#### DATA RECORDS ####

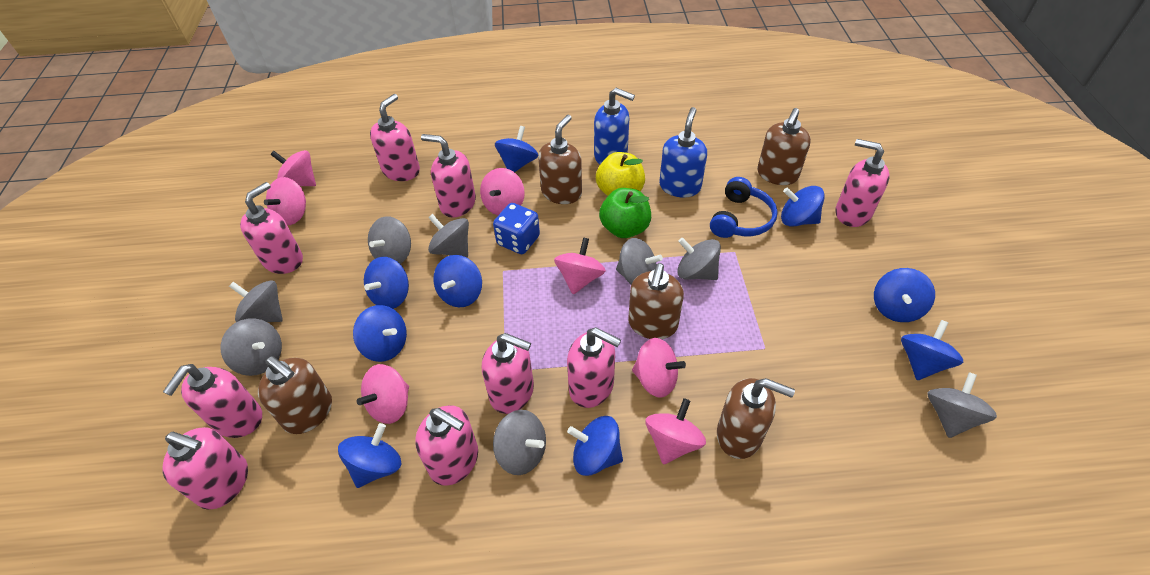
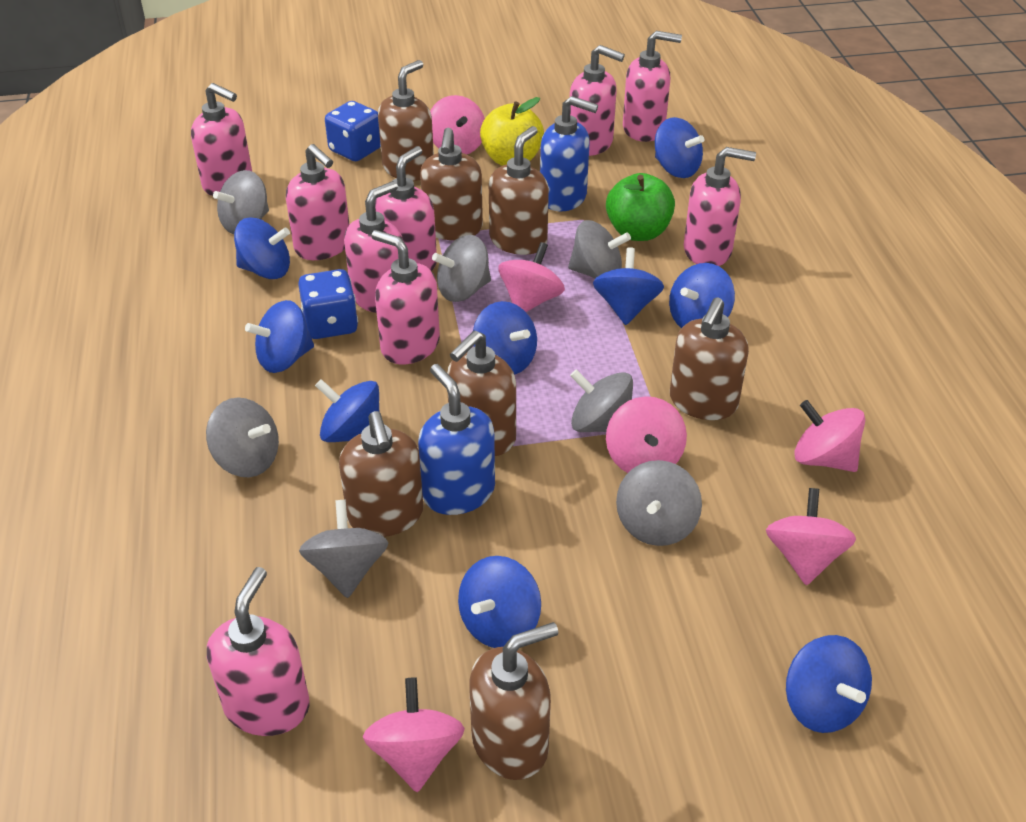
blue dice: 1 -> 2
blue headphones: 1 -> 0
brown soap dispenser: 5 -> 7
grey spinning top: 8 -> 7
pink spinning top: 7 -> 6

####
#### DATA RECORDS ####

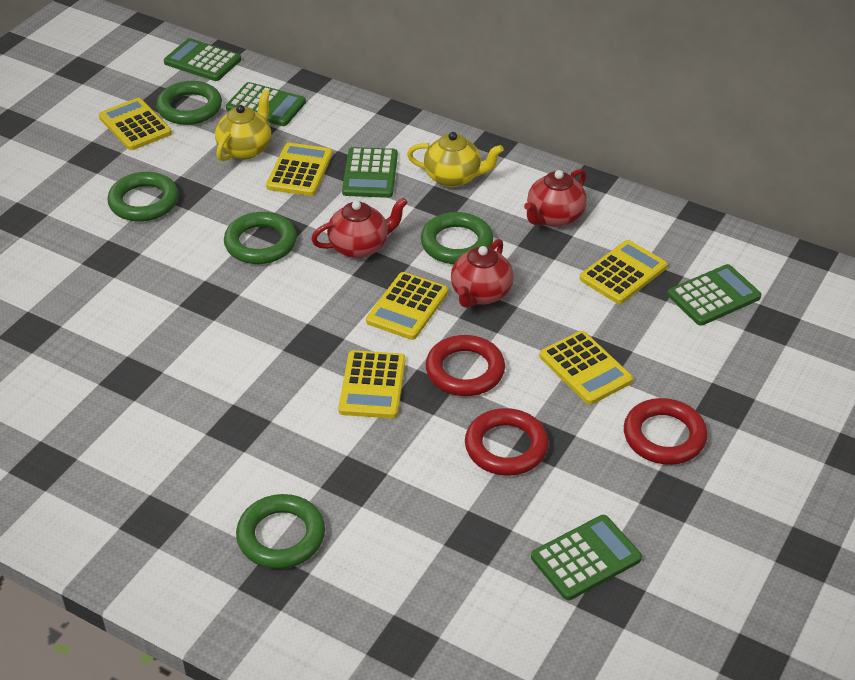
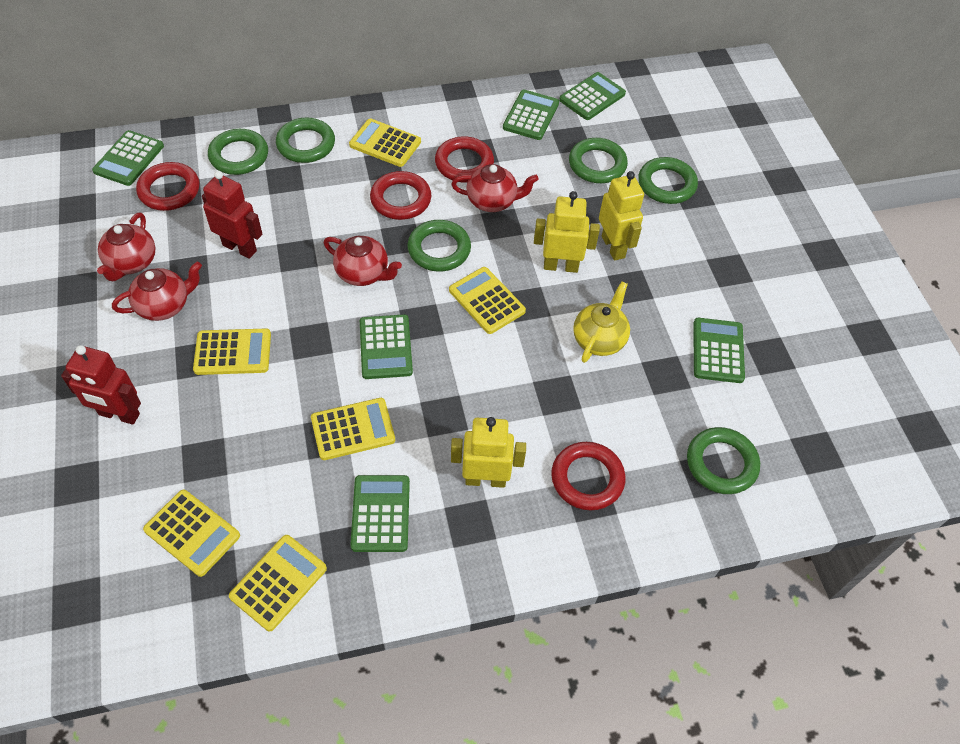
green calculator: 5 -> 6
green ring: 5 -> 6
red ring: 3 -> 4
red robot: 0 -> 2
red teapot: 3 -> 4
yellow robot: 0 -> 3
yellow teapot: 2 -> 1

####

WORK ORDER: Of the lines above, retype only those from the line containing "green calculator: 5 -> 6" through the line containing "yellow teapot: 2 -> 1", including both, exactly.

EXERCISE ANSWER:
green calculator: 5 -> 6
green ring: 5 -> 6
red ring: 3 -> 4
red robot: 0 -> 2
red teapot: 3 -> 4
yellow robot: 0 -> 3
yellow teapot: 2 -> 1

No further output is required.